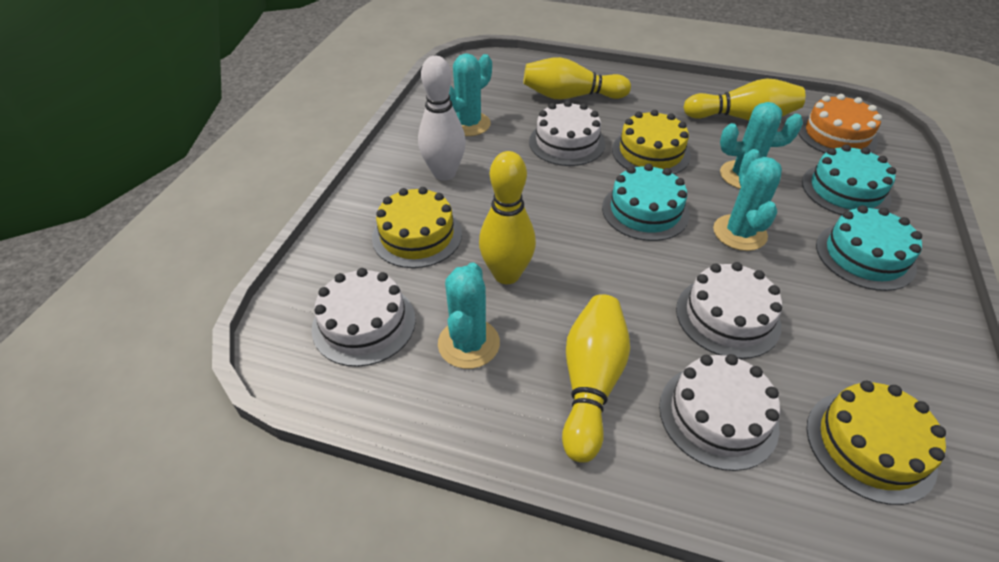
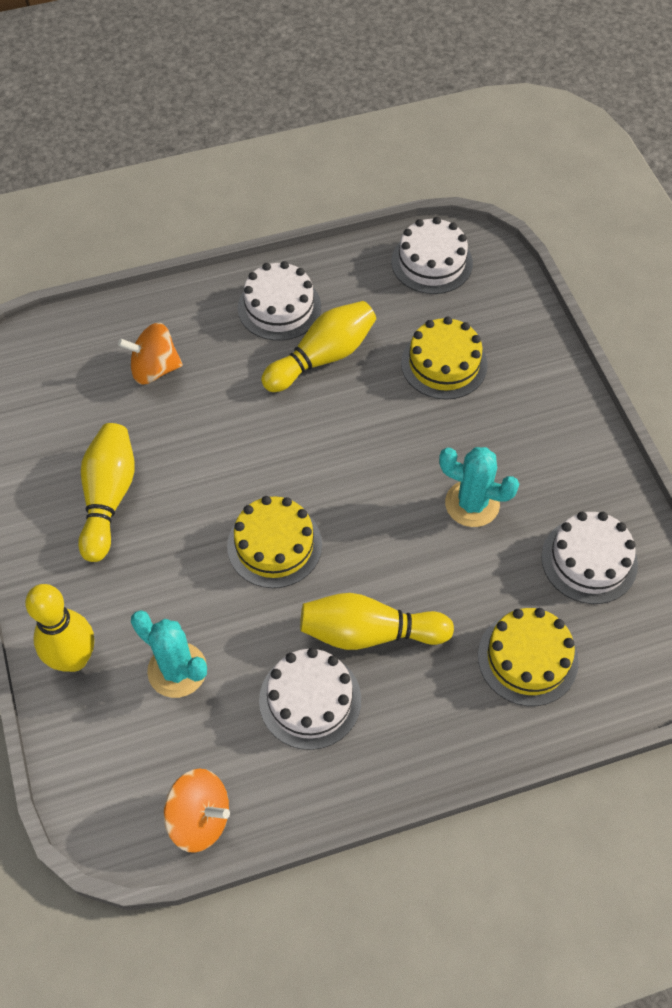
orange cake: 1 -> 0
orange spinning top: 0 -> 2
turquoise cactus: 4 -> 2
turquoise cake: 3 -> 0
white bowling pin: 1 -> 0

______

| PROBLEM REQUIREMENTS |
Show all lines above containing "turquoise".

| EXERCISE RESPONSE |
turquoise cactus: 4 -> 2
turquoise cake: 3 -> 0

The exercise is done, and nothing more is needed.